Output, exactly and in full, only the lines from the one containing "RELAY pin IN2: A6 -> B13" to the last line of the data. Pictures should not appear.

········

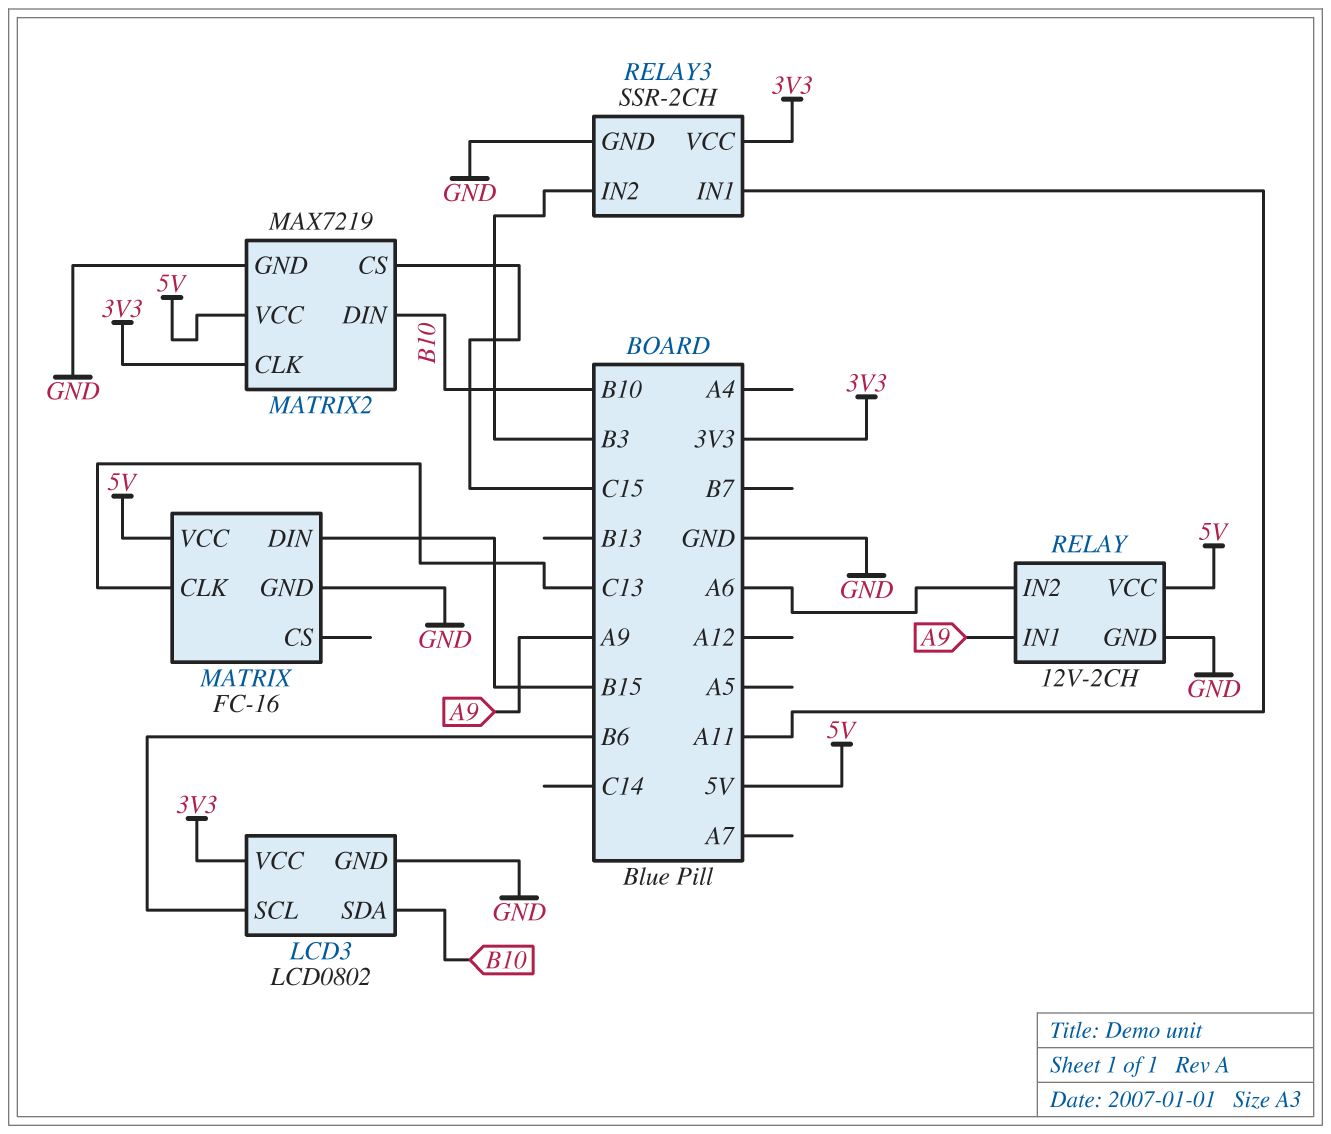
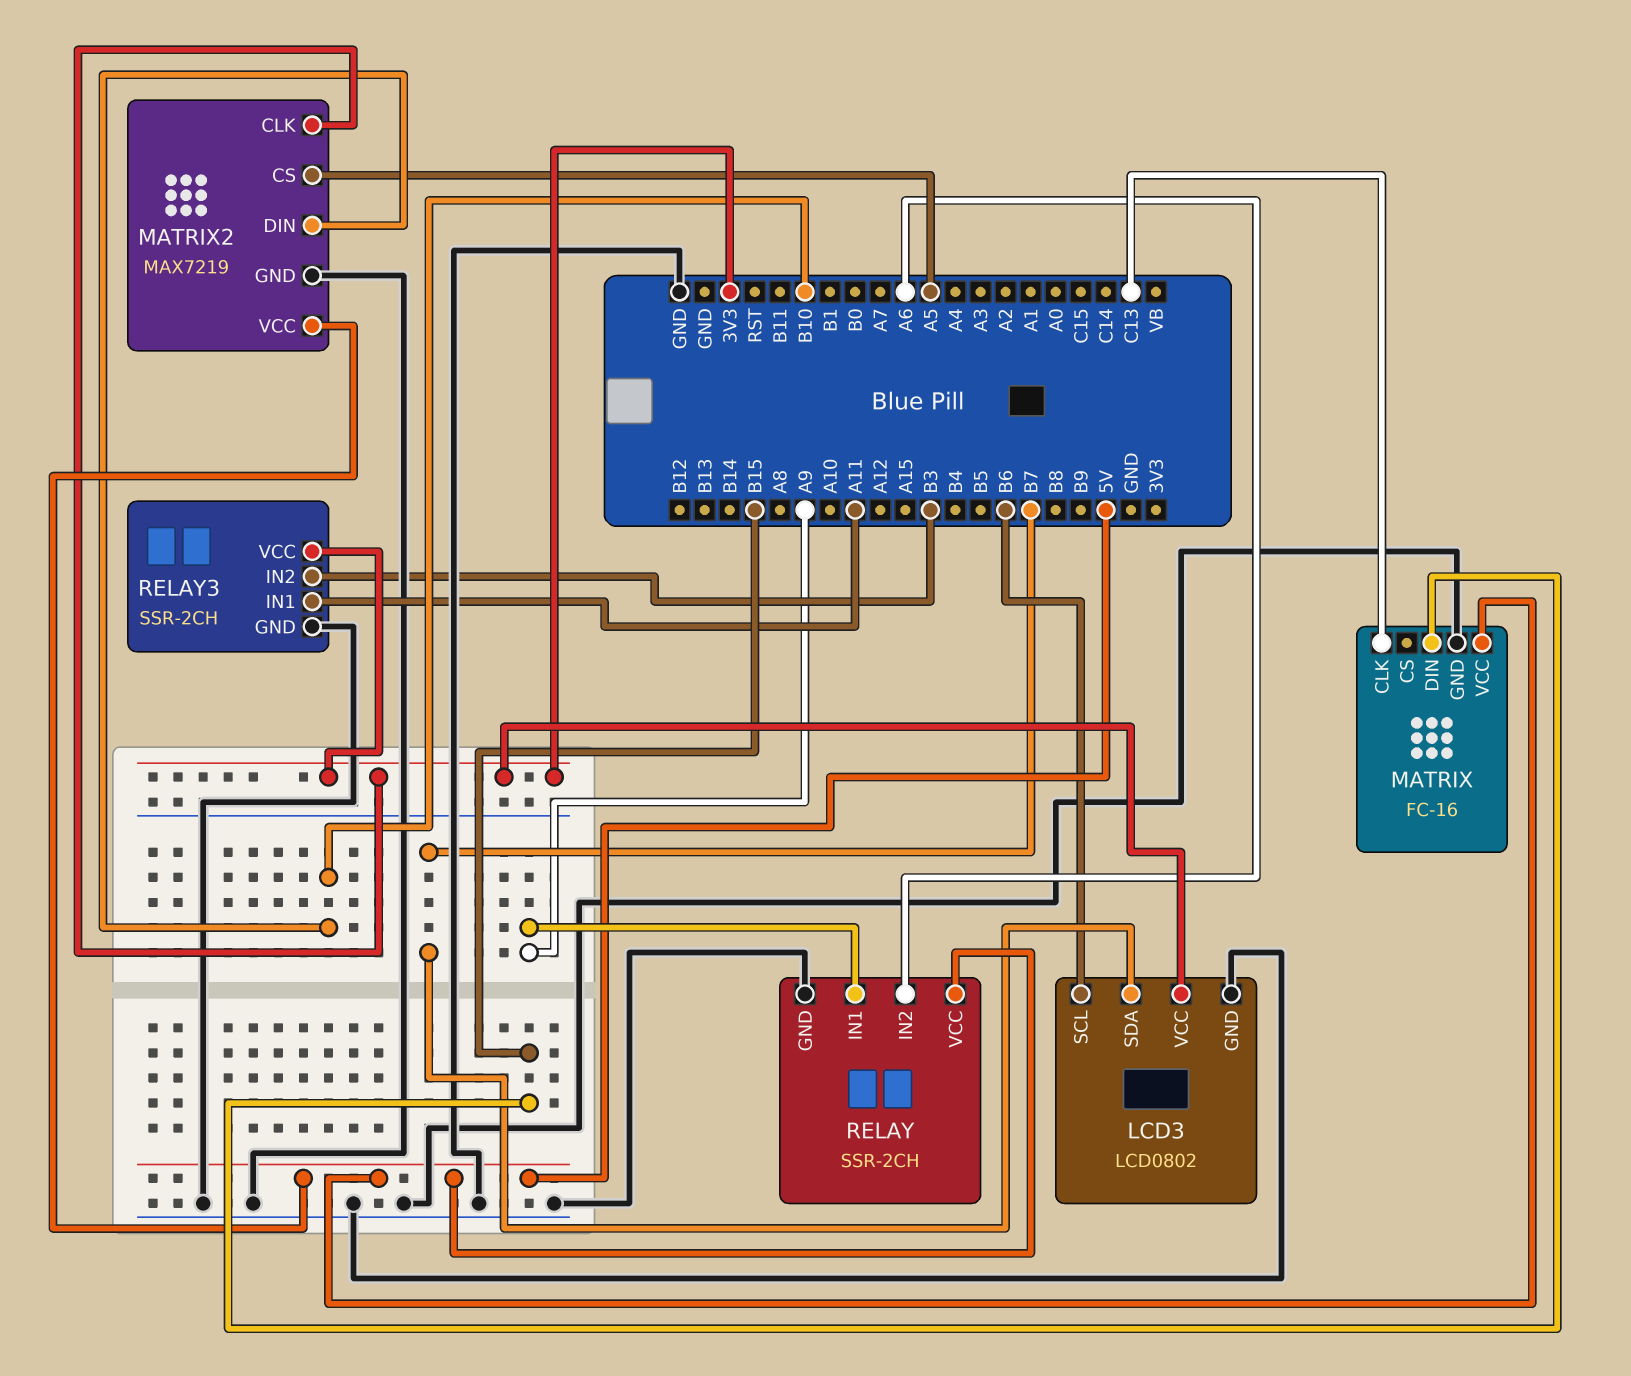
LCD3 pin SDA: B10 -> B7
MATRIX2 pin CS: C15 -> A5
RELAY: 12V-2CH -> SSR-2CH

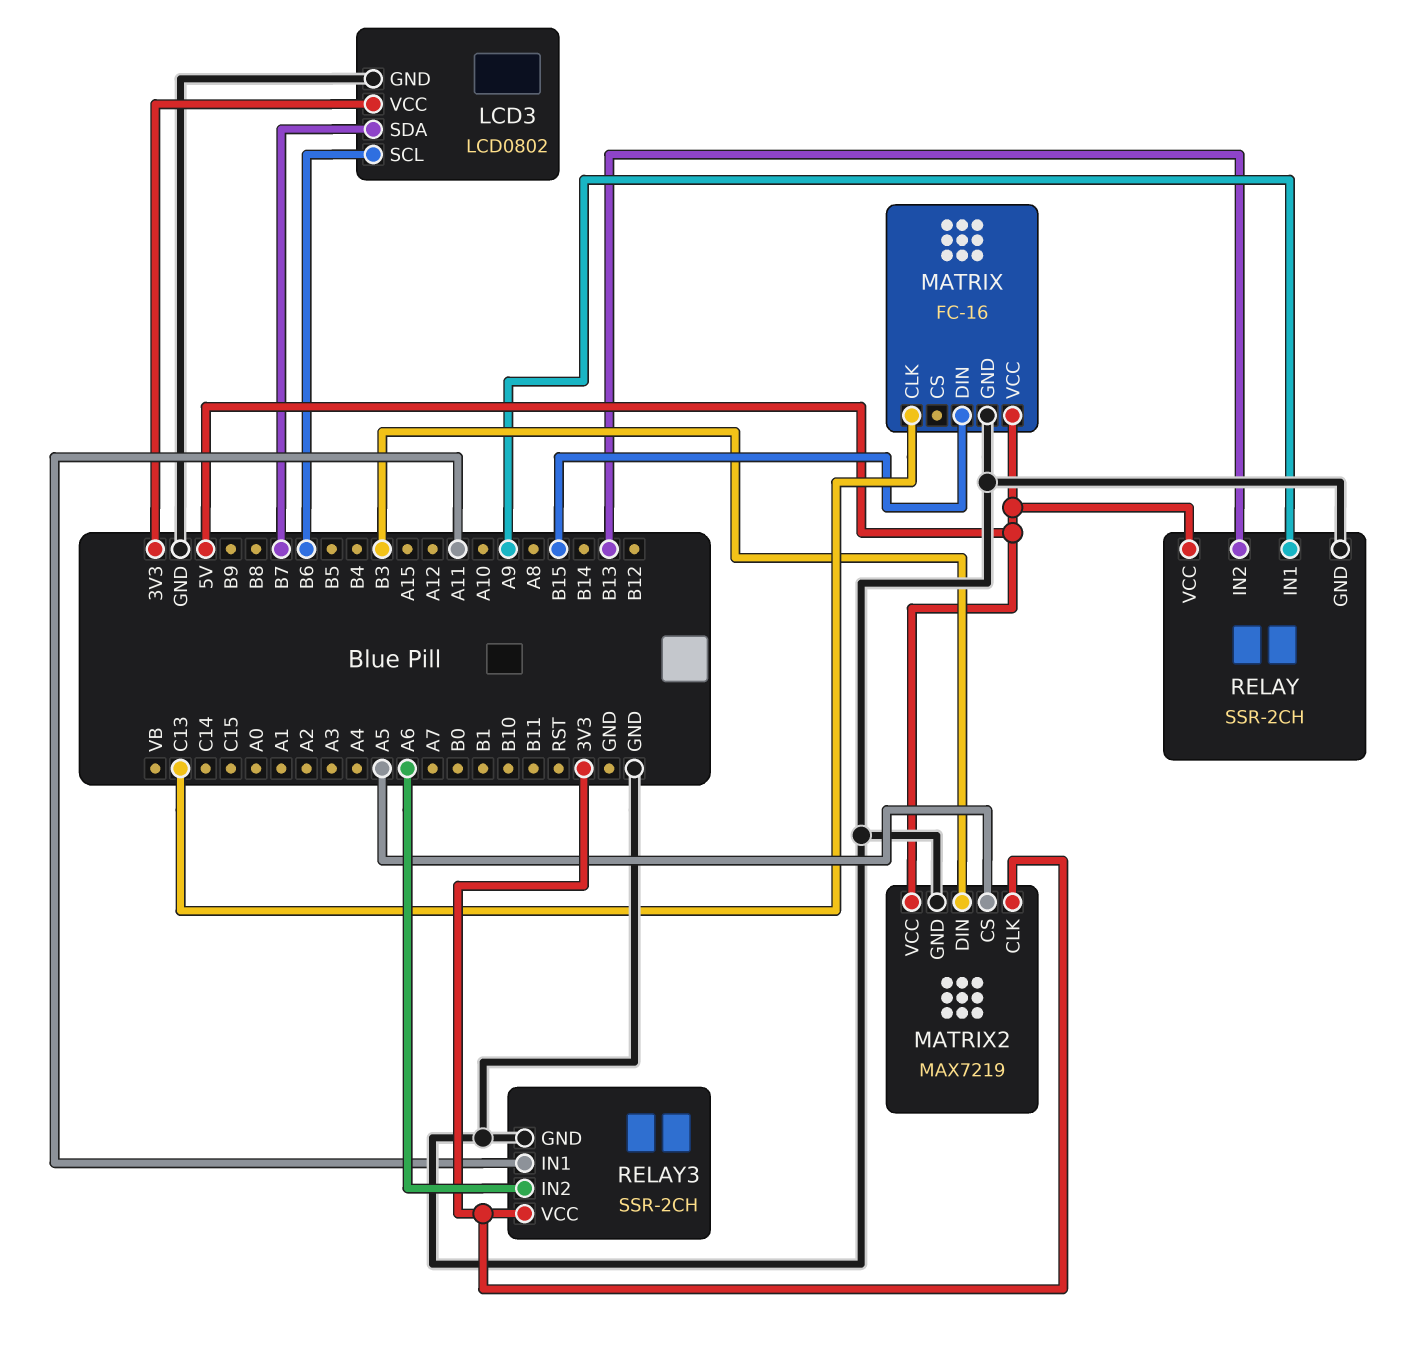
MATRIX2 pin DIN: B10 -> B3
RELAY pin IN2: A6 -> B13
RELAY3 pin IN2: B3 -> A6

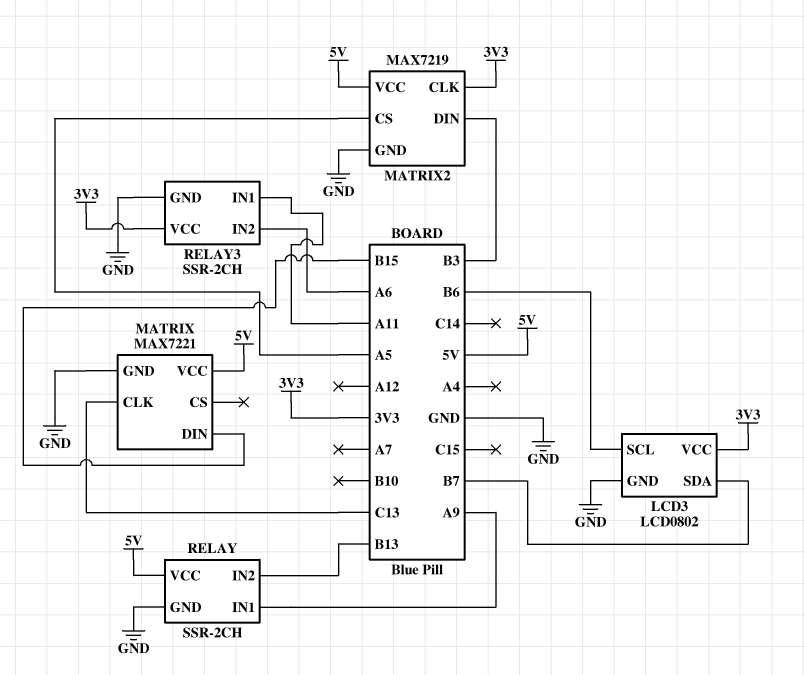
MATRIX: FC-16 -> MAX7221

········

» Solved exercise:
RELAY pin IN2: A6 -> B13
RELAY3 pin IN2: B3 -> A6

MATRIX: FC-16 -> MAX7221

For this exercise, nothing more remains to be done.